== Segment start ==

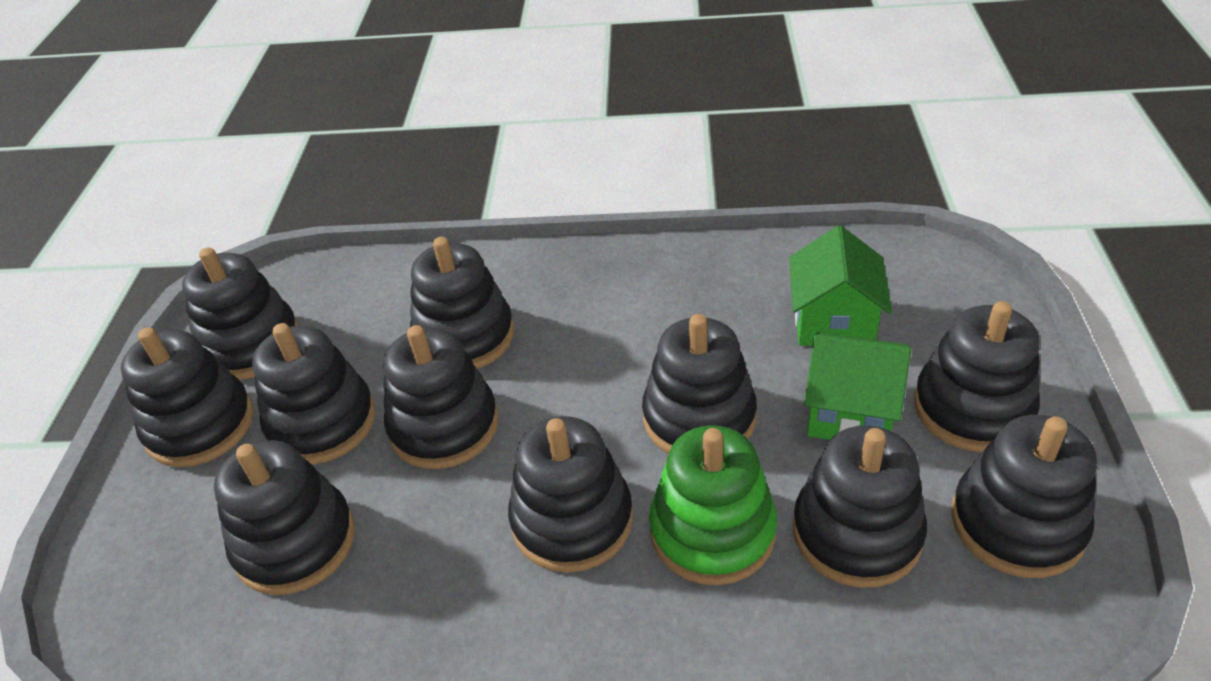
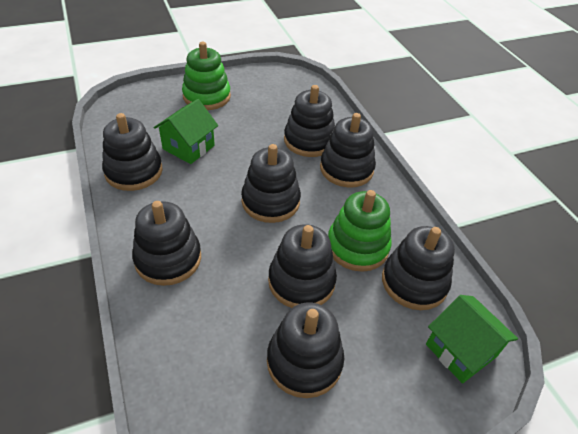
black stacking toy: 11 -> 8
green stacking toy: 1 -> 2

== Segment end ==
== Segment start ==

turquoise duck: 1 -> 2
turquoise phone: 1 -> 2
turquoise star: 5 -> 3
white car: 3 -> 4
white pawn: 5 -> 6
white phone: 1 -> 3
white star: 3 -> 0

== Segment end ==

### Exercise brief
Print only what lies in the material above starting at the line with "turquoise duck: 1 -> 2" and ending at the line with "white star: 3 -> 0", every line exactly as given.

### Task output
turquoise duck: 1 -> 2
turquoise phone: 1 -> 2
turquoise star: 5 -> 3
white car: 3 -> 4
white pawn: 5 -> 6
white phone: 1 -> 3
white star: 3 -> 0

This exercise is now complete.